--- Begin PROVIDED MATERIAL ---

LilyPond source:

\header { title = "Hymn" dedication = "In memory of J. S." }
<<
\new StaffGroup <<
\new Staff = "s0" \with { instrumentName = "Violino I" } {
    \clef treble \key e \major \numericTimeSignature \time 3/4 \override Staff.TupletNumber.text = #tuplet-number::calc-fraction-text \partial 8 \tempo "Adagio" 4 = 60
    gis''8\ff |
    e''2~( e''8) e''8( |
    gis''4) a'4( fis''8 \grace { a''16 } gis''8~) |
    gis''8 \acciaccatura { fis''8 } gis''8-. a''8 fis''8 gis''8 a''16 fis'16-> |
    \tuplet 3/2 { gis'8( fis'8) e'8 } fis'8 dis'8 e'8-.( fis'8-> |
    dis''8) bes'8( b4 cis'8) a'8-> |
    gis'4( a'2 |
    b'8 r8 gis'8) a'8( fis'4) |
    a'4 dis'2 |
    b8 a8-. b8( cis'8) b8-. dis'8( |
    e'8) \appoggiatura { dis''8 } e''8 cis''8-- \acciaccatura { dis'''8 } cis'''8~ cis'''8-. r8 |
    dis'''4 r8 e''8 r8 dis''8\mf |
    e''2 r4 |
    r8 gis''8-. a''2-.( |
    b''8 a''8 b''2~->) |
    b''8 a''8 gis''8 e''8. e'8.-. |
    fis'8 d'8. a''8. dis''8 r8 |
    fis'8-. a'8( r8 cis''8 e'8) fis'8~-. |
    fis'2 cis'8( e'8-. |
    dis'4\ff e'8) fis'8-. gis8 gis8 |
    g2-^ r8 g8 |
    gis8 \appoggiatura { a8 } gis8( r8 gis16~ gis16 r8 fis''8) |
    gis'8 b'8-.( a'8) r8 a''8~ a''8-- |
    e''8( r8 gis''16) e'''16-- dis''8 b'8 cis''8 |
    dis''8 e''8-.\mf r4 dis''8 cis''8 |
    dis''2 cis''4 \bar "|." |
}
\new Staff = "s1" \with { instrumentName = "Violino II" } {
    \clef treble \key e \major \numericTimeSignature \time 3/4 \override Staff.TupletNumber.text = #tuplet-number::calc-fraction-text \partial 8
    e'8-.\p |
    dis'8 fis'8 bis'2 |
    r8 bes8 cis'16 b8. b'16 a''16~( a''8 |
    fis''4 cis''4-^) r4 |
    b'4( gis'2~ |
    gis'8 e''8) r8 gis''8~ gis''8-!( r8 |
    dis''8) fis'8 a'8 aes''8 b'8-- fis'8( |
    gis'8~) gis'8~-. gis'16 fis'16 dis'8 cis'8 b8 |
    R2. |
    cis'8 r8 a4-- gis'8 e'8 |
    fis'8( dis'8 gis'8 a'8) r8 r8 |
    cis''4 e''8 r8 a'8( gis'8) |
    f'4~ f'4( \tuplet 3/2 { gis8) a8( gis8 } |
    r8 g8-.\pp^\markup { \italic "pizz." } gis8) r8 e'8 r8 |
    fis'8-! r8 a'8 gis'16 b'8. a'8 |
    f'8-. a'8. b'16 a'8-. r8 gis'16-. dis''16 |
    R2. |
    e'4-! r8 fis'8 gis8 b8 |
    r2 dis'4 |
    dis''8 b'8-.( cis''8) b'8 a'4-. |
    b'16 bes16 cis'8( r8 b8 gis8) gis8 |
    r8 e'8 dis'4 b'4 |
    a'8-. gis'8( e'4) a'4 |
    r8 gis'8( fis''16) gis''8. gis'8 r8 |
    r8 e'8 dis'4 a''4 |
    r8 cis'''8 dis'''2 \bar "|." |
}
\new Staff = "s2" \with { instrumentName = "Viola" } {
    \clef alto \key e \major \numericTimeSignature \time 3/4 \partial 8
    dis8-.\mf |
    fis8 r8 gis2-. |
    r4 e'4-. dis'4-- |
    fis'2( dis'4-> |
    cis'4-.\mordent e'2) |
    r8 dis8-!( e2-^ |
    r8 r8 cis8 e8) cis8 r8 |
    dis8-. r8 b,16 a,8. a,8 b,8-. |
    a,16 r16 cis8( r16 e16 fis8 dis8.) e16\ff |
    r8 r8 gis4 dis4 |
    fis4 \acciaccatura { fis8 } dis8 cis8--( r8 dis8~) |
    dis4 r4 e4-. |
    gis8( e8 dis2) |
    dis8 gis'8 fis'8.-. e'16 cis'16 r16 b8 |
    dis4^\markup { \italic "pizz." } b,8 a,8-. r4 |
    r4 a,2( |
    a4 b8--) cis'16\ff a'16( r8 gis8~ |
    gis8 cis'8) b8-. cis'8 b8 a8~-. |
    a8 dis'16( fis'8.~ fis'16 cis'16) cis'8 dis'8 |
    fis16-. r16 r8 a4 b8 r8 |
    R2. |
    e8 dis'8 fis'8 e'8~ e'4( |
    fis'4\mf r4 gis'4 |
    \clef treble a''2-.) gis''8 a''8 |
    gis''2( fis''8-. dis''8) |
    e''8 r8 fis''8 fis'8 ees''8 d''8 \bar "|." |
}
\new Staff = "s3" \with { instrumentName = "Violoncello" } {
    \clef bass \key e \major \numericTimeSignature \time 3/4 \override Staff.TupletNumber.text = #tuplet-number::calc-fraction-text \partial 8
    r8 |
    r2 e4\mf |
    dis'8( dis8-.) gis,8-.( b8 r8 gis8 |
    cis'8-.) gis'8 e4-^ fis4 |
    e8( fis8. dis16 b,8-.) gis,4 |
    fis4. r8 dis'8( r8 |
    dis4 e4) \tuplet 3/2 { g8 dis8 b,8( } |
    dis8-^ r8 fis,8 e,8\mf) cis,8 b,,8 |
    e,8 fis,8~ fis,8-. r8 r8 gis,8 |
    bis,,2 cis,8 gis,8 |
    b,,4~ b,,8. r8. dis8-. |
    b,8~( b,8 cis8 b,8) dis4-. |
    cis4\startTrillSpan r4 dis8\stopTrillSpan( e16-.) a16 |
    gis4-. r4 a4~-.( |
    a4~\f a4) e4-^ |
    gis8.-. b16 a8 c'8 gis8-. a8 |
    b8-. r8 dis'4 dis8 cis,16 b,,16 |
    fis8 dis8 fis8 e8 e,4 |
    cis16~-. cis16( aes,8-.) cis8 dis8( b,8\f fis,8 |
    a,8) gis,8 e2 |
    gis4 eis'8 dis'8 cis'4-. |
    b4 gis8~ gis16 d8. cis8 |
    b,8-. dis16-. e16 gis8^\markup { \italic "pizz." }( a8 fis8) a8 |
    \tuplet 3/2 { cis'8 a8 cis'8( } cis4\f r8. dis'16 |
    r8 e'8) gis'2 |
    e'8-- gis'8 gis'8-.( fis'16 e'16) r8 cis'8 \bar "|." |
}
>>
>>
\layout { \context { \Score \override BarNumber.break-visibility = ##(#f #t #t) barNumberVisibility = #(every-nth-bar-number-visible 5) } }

--- End PROVIDED MATERIAL ---

**WRITTEN INSTRUCTION:**
Rewrite the data with "Adagio" changed to "Andante" and everything else left as it is.

**RESPONSE TO THIS TASK:**
LilyPond source:

\header { title = "Hymn" dedication = "In memory of J. S." }
<<
\new StaffGroup <<
\new Staff = "s0" \with { instrumentName = "Violino I" } {
    \clef treble \key e \major \numericTimeSignature \time 3/4 \override Staff.TupletNumber.text = #tuplet-number::calc-fraction-text \partial 8 \tempo "Andante" 4 = 60
    gis''8\ff |
    e''2~( e''8) e''8( |
    gis''4) a'4( fis''8 \grace { a''16 } gis''8~) |
    gis''8 \acciaccatura { fis''8 } gis''8-. a''8 fis''8 gis''8 a''16 fis'16-> |
    \tuplet 3/2 { gis'8( fis'8) e'8 } fis'8 dis'8 e'8-.( fis'8-> |
    dis''8) bes'8( b4 cis'8) a'8-> |
    gis'4( a'2 |
    b'8 r8 gis'8) a'8( fis'4) |
    a'4 dis'2 |
    b8 a8-. b8( cis'8) b8-. dis'8( |
    e'8) \appoggiatura { dis''8 } e''8 cis''8-- \acciaccatura { dis'''8 } cis'''8~ cis'''8-. r8 |
    dis'''4 r8 e''8 r8 dis''8\mf |
    e''2 r4 |
    r8 gis''8-. a''2-.( |
    b''8 a''8 b''2~->) |
    b''8 a''8 gis''8 e''8. e'8.-. |
    fis'8 d'8. a''8. dis''8 r8 |
    fis'8-. a'8( r8 cis''8 e'8) fis'8~-. |
    fis'2 cis'8( e'8-. |
    dis'4\ff e'8) fis'8-. gis8 gis8 |
    g2-^ r8 g8 |
    gis8 \appoggiatura { a8 } gis8( r8 gis16~ gis16 r8 fis''8) |
    gis'8 b'8-.( a'8) r8 a''8~ a''8-- |
    e''8( r8 gis''16) e'''16-- dis''8 b'8 cis''8 |
    dis''8 e''8-.\mf r4 dis''8 cis''8 |
    dis''2 cis''4 \bar "|." |
}
\new Staff = "s1" \with { instrumentName = "Violino II" } {
    \clef treble \key e \major \numericTimeSignature \time 3/4 \override Staff.TupletNumber.text = #tuplet-number::calc-fraction-text \partial 8
    e'8-.\p |
    dis'8 fis'8 bis'2 |
    r8 bes8 cis'16 b8. b'16 a''16~( a''8 |
    fis''4 cis''4-^) r4 |
    b'4( gis'2~ |
    gis'8 e''8) r8 gis''8~ gis''8-!( r8 |
    dis''8) fis'8 a'8 aes''8 b'8-- fis'8( |
    gis'8~) gis'8~-. gis'16 fis'16 dis'8 cis'8 b8 |
    R2. |
    cis'8 r8 a4-- gis'8 e'8 |
    fis'8( dis'8 gis'8 a'8) r8 r8 |
    cis''4 e''8 r8 a'8( gis'8) |
    f'4~ f'4( \tuplet 3/2 { gis8) a8( gis8 } |
    r8 g8-.\pp^\markup { \italic "pizz." } gis8) r8 e'8 r8 |
    fis'8-! r8 a'8 gis'16 b'8. a'8 |
    f'8-. a'8. b'16 a'8-. r8 gis'16-. dis''16 |
    R2. |
    e'4-! r8 fis'8 gis8 b8 |
    r2 dis'4 |
    dis''8 b'8-.( cis''8) b'8 a'4-. |
    b'16 bes16 cis'8( r8 b8 gis8) gis8 |
    r8 e'8 dis'4 b'4 |
    a'8-. gis'8( e'4) a'4 |
    r8 gis'8( fis''16) gis''8. gis'8 r8 |
    r8 e'8 dis'4 a''4 |
    r8 cis'''8 dis'''2 \bar "|." |
}
\new Staff = "s2" \with { instrumentName = "Viola" } {
    \clef alto \key e \major \numericTimeSignature \time 3/4 \partial 8
    dis8-.\mf |
    fis8 r8 gis2-. |
    r4 e'4-. dis'4-- |
    fis'2( dis'4-> |
    cis'4-.\mordent e'2) |
    r8 dis8-!( e2-^ |
    r8 r8 cis8 e8) cis8 r8 |
    dis8-. r8 b,16 a,8. a,8 b,8-. |
    a,16 r16 cis8( r16 e16 fis8 dis8.) e16\ff |
    r8 r8 gis4 dis4 |
    fis4 \acciaccatura { fis8 } dis8 cis8--( r8 dis8~) |
    dis4 r4 e4-. |
    gis8( e8 dis2) |
    dis8 gis'8 fis'8.-. e'16 cis'16 r16 b8 |
    dis4^\markup { \italic "pizz." } b,8 a,8-. r4 |
    r4 a,2( |
    a4 b8--) cis'16\ff a'16( r8 gis8~ |
    gis8 cis'8) b8-. cis'8 b8 a8~-. |
    a8 dis'16( fis'8.~ fis'16 cis'16) cis'8 dis'8 |
    fis16-. r16 r8 a4 b8 r8 |
    R2. |
    e8 dis'8 fis'8 e'8~ e'4( |
    fis'4\mf r4 gis'4 |
    \clef treble a''2-.) gis''8 a''8 |
    gis''2( fis''8-. dis''8) |
    e''8 r8 fis''8 fis'8 ees''8 d''8 \bar "|." |
}
\new Staff = "s3" \with { instrumentName = "Violoncello" } {
    \clef bass \key e \major \numericTimeSignature \time 3/4 \override Staff.TupletNumber.text = #tuplet-number::calc-fraction-text \partial 8
    r8 |
    r2 e4\mf |
    dis'8( dis8-.) gis,8-.( b8 r8 gis8 |
    cis'8-.) gis'8 e4-^ fis4 |
    e8( fis8. dis16 b,8-.) gis,4 |
    fis4. r8 dis'8( r8 |
    dis4 e4) \tuplet 3/2 { g8 dis8 b,8( } |
    dis8-^ r8 fis,8 e,8\mf) cis,8 b,,8 |
    e,8 fis,8~ fis,8-. r8 r8 gis,8 |
    bis,,2 cis,8 gis,8 |
    b,,4~ b,,8. r8. dis8-. |
    b,8~( b,8 cis8 b,8) dis4-. |
    cis4\startTrillSpan r4 dis8\stopTrillSpan( e16-.) a16 |
    gis4-. r4 a4~-.( |
    a4~\f a4) e4-^ |
    gis8.-. b16 a8 c'8 gis8-. a8 |
    b8-. r8 dis'4 dis8 cis,16 b,,16 |
    fis8 dis8 fis8 e8 e,4 |
    cis16~-. cis16( aes,8-.) cis8 dis8( b,8\f fis,8 |
    a,8) gis,8 e2 |
    gis4 eis'8 dis'8 cis'4-. |
    b4 gis8~ gis16 d8. cis8 |
    b,8-. dis16-. e16 gis8^\markup { \italic "pizz." }( a8 fis8) a8 |
    \tuplet 3/2 { cis'8 a8 cis'8( } cis4\f r8. dis'16 |
    r8 e'8) gis'2 |
    e'8-- gis'8 gis'8-.( fis'16 e'16) r8 cis'8 \bar "|." |
}
>>
>>
\layout { \context { \Score \override BarNumber.break-visibility = ##(#f #t #t) barNumberVisibility = #(every-nth-bar-number-visible 5) } }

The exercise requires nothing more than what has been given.